* Source records *
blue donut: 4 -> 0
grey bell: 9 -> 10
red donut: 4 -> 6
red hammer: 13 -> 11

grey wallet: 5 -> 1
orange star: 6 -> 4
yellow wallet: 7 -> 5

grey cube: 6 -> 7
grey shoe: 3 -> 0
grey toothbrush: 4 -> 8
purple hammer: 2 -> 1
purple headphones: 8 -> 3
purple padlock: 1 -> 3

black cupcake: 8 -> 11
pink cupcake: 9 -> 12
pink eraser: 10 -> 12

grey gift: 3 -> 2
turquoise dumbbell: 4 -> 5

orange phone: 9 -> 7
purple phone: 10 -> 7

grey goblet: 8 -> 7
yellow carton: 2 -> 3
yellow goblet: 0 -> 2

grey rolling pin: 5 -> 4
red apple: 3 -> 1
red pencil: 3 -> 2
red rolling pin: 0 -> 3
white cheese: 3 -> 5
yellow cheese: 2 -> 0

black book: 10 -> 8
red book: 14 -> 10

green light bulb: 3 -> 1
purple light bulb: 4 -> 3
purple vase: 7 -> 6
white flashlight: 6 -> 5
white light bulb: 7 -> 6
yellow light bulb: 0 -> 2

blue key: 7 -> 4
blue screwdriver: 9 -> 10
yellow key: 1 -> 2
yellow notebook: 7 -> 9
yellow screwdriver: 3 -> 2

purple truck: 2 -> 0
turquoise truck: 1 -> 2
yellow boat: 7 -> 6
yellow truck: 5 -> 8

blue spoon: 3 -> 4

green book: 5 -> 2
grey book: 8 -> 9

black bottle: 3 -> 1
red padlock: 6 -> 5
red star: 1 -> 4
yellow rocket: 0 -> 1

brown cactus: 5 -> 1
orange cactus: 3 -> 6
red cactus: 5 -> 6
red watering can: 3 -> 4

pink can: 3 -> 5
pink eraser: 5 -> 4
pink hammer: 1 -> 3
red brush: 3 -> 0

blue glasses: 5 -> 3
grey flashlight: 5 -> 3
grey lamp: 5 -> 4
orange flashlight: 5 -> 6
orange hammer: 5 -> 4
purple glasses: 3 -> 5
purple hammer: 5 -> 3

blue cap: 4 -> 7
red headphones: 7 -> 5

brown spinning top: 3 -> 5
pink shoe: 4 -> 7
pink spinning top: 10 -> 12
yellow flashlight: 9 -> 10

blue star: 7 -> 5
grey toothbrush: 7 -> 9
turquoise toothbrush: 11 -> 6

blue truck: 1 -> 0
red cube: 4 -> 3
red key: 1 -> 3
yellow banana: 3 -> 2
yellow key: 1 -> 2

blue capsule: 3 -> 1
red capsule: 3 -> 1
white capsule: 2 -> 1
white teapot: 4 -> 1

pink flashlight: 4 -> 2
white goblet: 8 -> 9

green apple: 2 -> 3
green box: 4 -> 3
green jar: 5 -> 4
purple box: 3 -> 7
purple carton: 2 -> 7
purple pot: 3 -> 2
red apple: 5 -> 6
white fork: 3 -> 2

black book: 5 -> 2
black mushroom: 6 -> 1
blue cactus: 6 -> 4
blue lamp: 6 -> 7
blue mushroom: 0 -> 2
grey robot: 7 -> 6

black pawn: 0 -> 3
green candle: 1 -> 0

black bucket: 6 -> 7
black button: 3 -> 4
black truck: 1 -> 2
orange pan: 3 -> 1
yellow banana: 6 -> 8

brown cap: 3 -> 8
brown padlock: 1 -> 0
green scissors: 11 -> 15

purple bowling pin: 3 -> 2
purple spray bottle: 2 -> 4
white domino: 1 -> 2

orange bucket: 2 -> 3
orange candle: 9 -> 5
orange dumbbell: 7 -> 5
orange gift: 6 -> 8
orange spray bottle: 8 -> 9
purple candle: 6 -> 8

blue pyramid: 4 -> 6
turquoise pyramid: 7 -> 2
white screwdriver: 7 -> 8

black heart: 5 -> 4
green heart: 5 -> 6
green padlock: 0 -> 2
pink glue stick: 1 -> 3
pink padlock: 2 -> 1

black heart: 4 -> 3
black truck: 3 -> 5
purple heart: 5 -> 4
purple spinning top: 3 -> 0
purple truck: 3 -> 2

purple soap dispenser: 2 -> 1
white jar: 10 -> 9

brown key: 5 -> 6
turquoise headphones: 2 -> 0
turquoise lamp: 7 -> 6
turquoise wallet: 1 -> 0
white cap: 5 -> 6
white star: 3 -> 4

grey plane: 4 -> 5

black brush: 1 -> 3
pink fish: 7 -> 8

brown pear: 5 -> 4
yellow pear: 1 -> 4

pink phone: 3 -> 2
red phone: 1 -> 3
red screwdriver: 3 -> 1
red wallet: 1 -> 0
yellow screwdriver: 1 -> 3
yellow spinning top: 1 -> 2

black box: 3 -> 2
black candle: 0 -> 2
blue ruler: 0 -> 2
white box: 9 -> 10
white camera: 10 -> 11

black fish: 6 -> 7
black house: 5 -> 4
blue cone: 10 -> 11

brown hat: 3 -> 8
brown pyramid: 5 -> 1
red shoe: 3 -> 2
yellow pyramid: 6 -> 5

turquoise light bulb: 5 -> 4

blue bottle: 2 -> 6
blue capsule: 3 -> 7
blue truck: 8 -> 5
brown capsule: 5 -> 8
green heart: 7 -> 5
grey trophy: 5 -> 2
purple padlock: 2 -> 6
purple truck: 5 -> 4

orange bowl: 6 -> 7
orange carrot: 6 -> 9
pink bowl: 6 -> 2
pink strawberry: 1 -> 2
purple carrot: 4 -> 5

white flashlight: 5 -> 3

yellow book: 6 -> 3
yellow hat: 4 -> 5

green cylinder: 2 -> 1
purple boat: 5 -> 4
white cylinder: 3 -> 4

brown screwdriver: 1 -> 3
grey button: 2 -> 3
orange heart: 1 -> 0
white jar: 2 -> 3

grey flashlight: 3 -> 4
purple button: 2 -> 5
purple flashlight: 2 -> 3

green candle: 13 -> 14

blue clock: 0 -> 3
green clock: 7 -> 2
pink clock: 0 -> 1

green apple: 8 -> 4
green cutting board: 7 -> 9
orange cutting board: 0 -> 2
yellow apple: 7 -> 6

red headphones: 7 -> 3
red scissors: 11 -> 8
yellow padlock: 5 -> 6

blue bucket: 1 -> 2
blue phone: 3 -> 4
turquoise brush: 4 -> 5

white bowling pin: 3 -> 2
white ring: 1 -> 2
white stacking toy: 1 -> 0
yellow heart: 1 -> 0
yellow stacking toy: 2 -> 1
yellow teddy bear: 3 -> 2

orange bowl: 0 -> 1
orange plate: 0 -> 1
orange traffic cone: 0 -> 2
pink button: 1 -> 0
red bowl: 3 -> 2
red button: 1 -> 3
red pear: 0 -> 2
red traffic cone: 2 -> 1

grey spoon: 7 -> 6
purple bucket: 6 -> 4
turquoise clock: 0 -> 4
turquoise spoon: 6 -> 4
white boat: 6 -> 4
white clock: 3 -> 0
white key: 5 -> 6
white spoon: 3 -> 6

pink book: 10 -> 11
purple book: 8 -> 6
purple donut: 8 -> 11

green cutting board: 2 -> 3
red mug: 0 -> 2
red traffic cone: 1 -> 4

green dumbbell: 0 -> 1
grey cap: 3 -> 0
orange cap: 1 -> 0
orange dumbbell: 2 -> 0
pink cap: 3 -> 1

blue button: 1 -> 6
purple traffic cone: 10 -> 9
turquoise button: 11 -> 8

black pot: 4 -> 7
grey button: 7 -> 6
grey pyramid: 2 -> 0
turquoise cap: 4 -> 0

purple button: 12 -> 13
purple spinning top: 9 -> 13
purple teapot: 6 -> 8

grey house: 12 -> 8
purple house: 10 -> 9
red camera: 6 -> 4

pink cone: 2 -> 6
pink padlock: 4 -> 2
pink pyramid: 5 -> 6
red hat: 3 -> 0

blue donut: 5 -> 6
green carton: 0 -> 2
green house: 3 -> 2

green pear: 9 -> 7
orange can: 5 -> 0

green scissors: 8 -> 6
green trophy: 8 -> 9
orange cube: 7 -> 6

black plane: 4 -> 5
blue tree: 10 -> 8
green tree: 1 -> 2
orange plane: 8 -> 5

* What is expected *
Some lines above contain the word "star". Copy each of them.

* Task solution *
orange star: 6 -> 4
red star: 1 -> 4
blue star: 7 -> 5
white star: 3 -> 4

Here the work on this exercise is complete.